* _Work item_
For the records below, output every line from the one holding "R11: none -> 1k (N11, N15)" through the final line, unaltered, and no other lines.

* _Data_
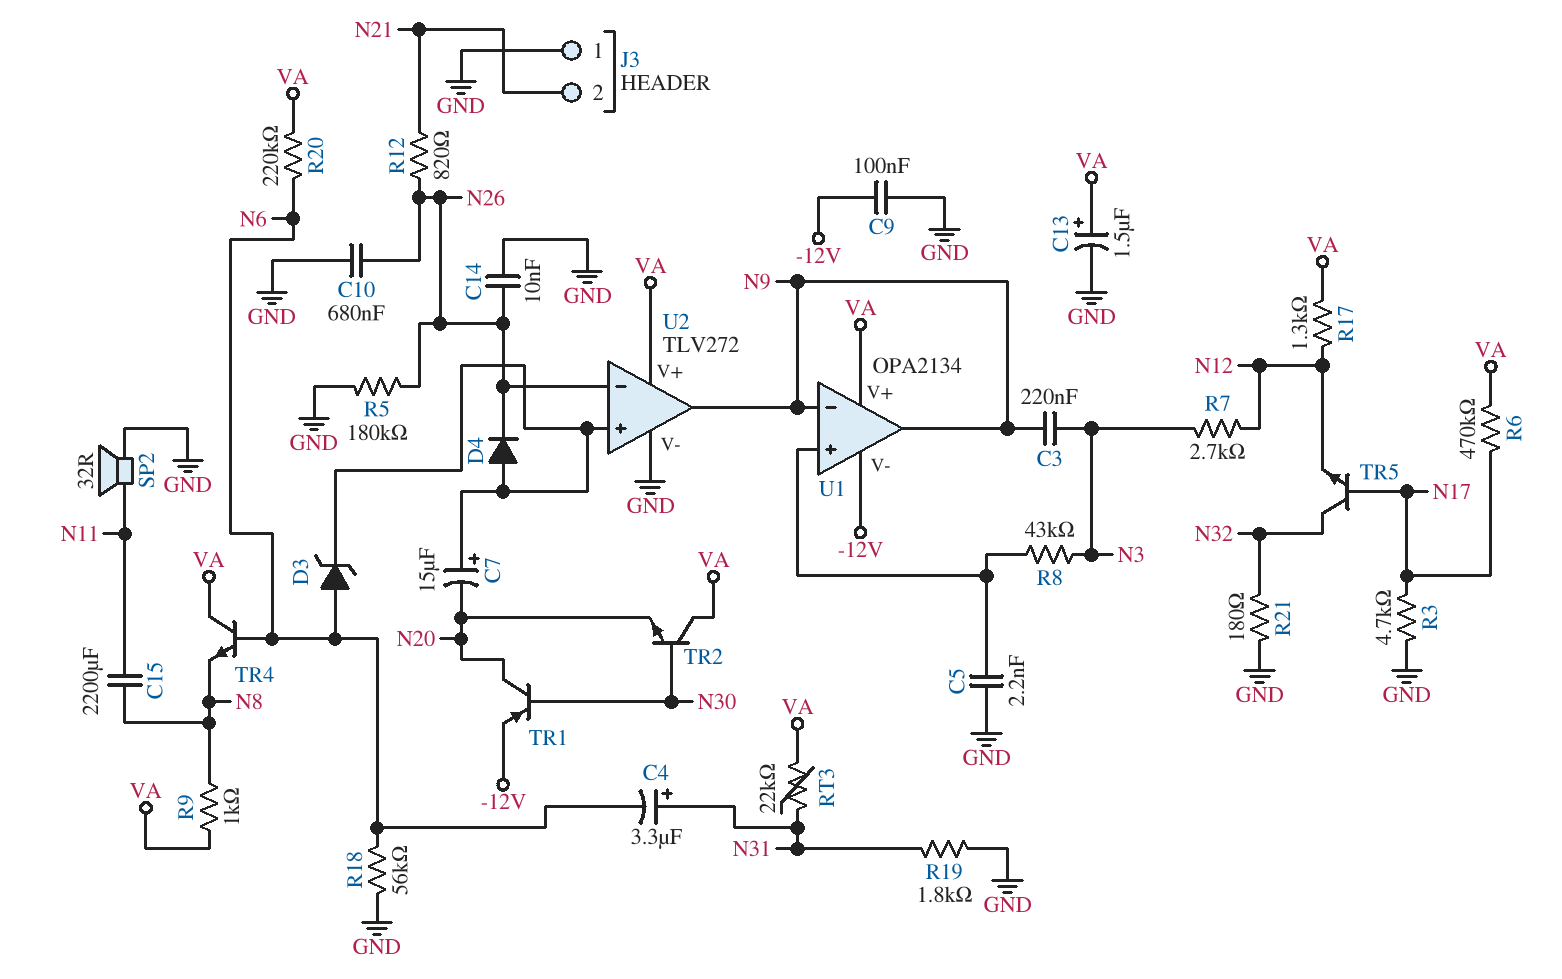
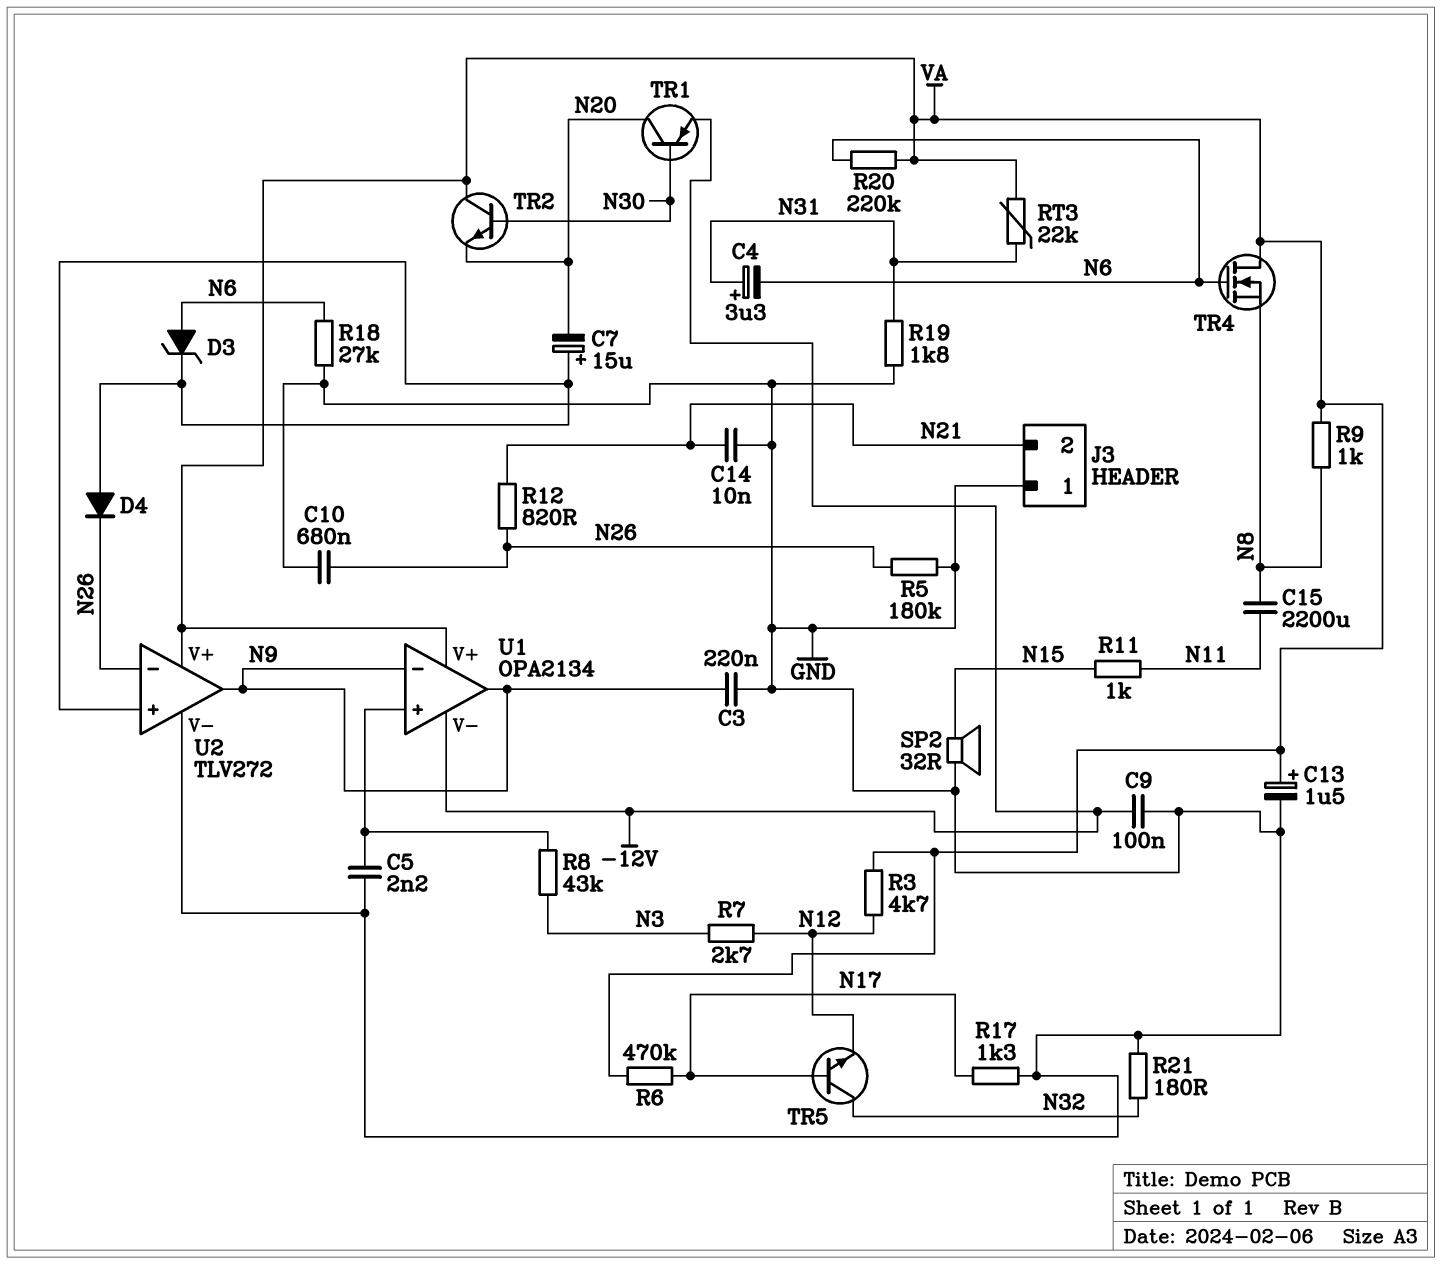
C3: 220nF (N3, N9) -> 220nF (GND, N9)
C14: 10nF (GND, N26) -> 10nF (GND, N21)
R3: 4.7k (GND, N17) -> 4.7k (N12, VA)
R11: none -> 1k (N11, N15)
R17: 1.3k (N12, VA) -> 1.3k (GND, N17)
R18: 56k (GND, N6) -> 27k (GND, N6)
SP2: speaker 32R (GND, N11) -> speaker 32R (GND, N15)
TR4: NPN (B N6, C VA, E N8) -> NMOS (G N6, D VA, S N8)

* _Answer_
R11: none -> 1k (N11, N15)
R17: 1.3k (N12, VA) -> 1.3k (GND, N17)
R18: 56k (GND, N6) -> 27k (GND, N6)
SP2: speaker 32R (GND, N11) -> speaker 32R (GND, N15)
TR4: NPN (B N6, C VA, E N8) -> NMOS (G N6, D VA, S N8)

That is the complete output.